[[ Provided material, beginning ]]

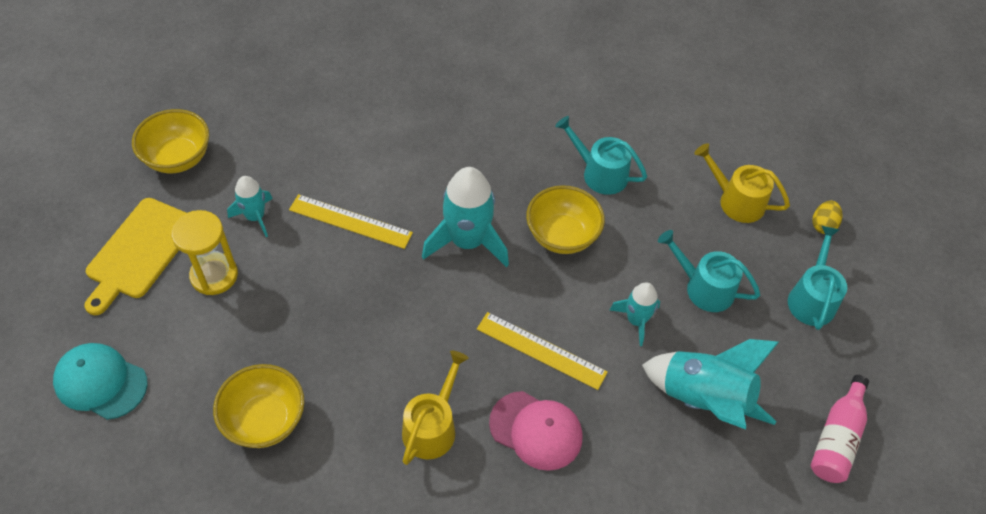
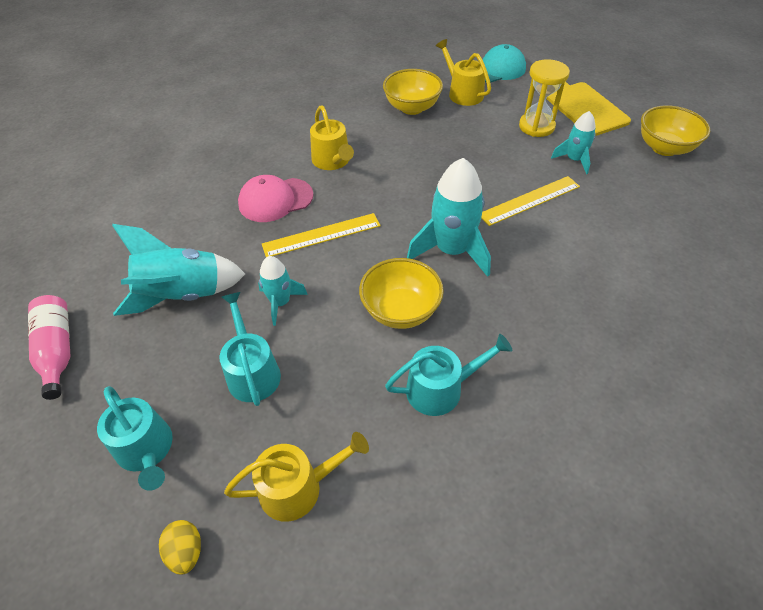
camera: 135 degrees right, 5 degrees down
(190, 386) = (463, 93): none -> yellow watering can
(704, 288) = (252, 371): turquoise watering can -> turquoise watering can turned 90 degrees counterclockwise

[[ Provided material, end ]]

(Work task):
Apart from the pictures, the material above has to be repeated exactly.

(Reply to the exercise):
camera: 135 degrees right, 5 degrees down
(190, 386) = (463, 93): none -> yellow watering can
(704, 288) = (252, 371): turquoise watering can -> turquoise watering can turned 90 degrees counterclockwise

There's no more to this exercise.